■ **Task instructions**: Go through the data below and copy each line where the word "none" occurs.

__________

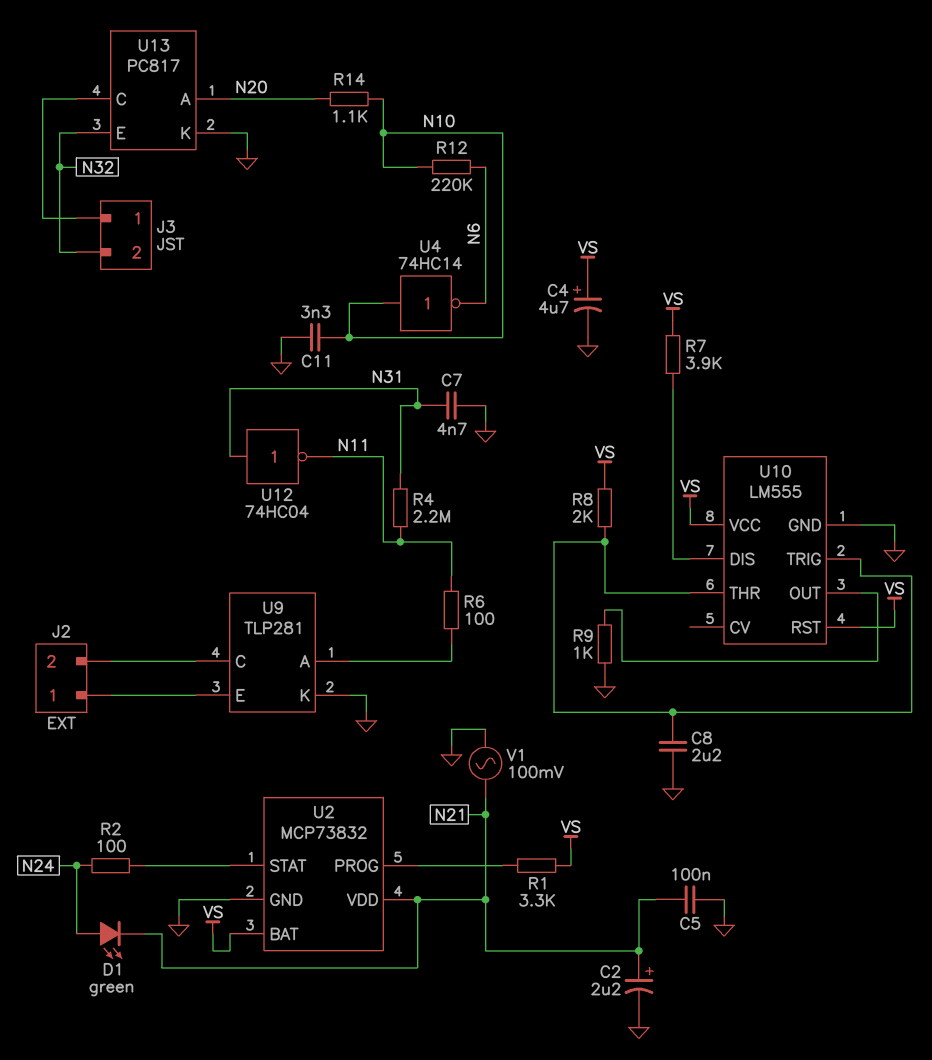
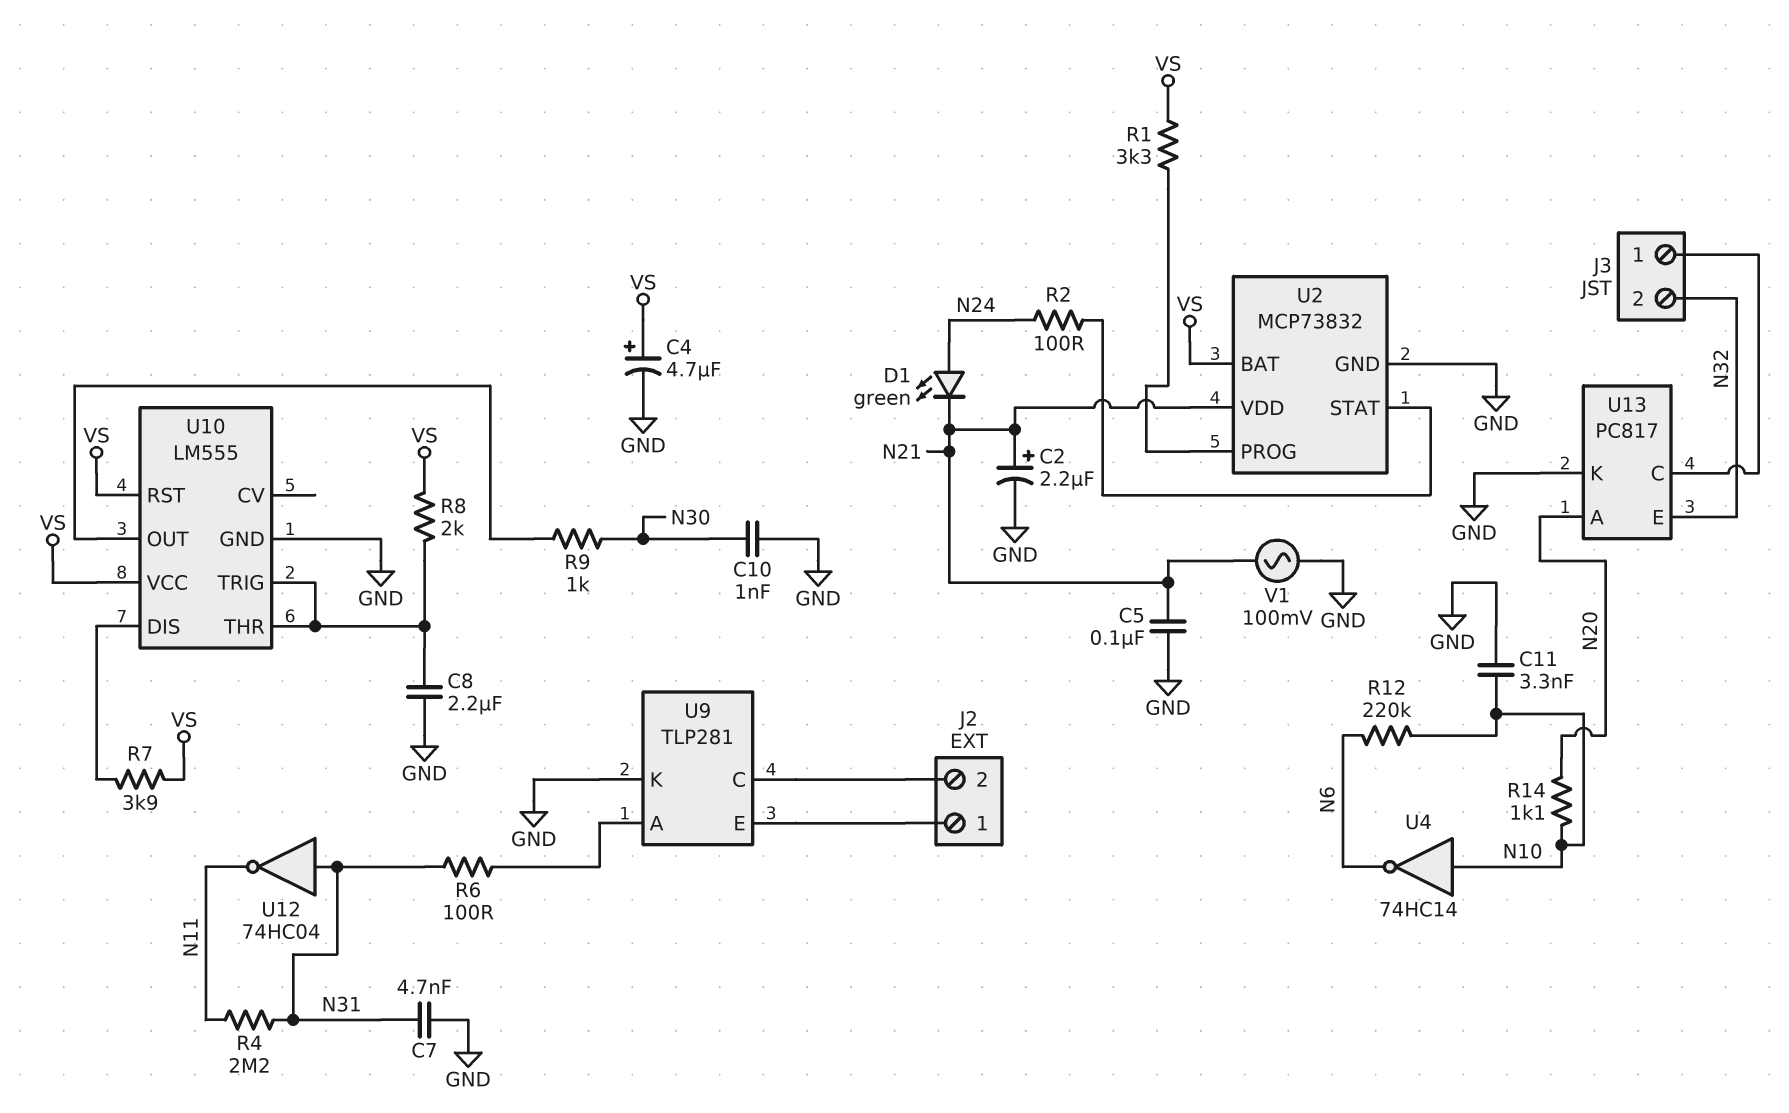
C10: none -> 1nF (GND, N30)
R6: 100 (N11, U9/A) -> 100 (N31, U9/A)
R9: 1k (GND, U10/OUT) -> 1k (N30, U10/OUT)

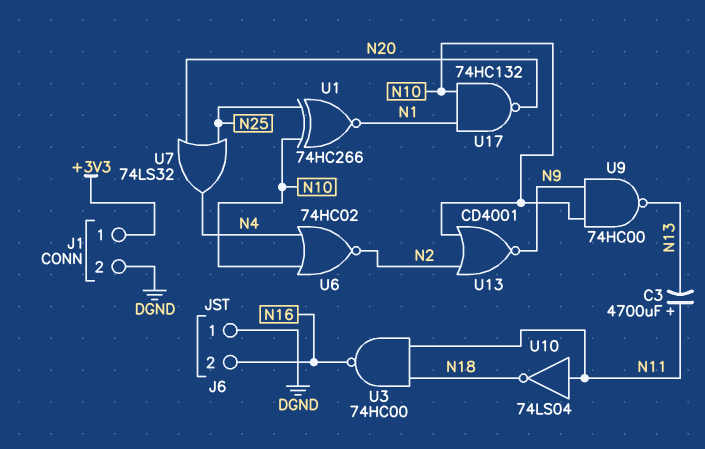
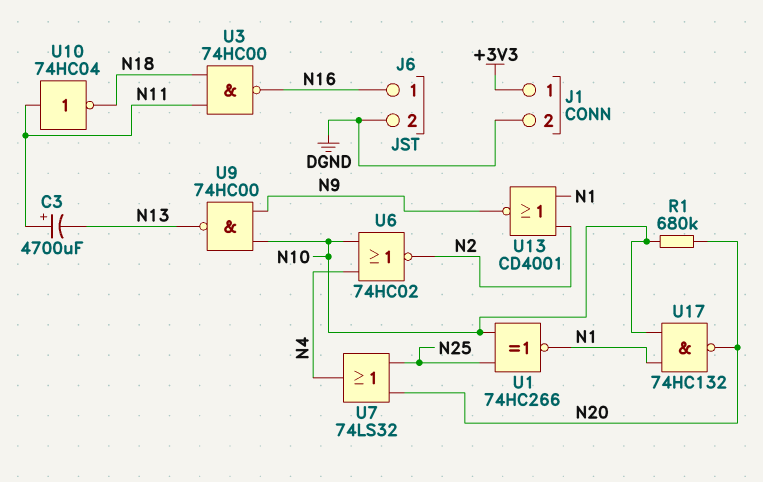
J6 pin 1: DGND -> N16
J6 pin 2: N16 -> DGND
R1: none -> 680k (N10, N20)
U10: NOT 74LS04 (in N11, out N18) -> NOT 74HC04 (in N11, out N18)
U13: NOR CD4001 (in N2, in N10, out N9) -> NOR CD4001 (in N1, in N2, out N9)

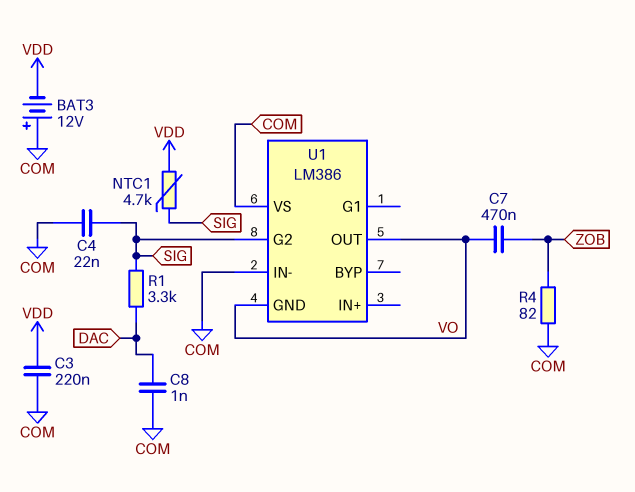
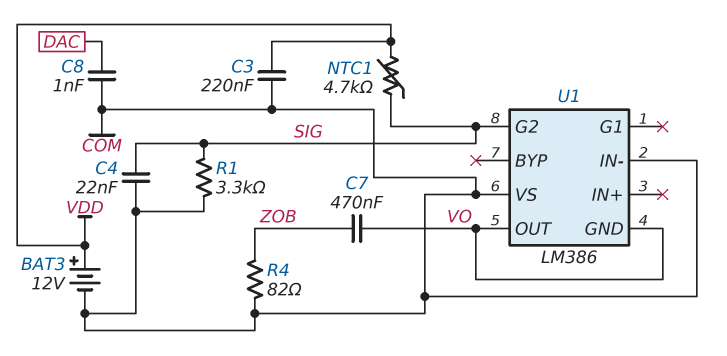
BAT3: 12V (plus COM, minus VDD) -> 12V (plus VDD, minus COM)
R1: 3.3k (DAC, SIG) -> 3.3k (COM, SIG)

__________

■ **Answer space**:
C10: none -> 1nF (GND, N30)
R1: none -> 680k (N10, N20)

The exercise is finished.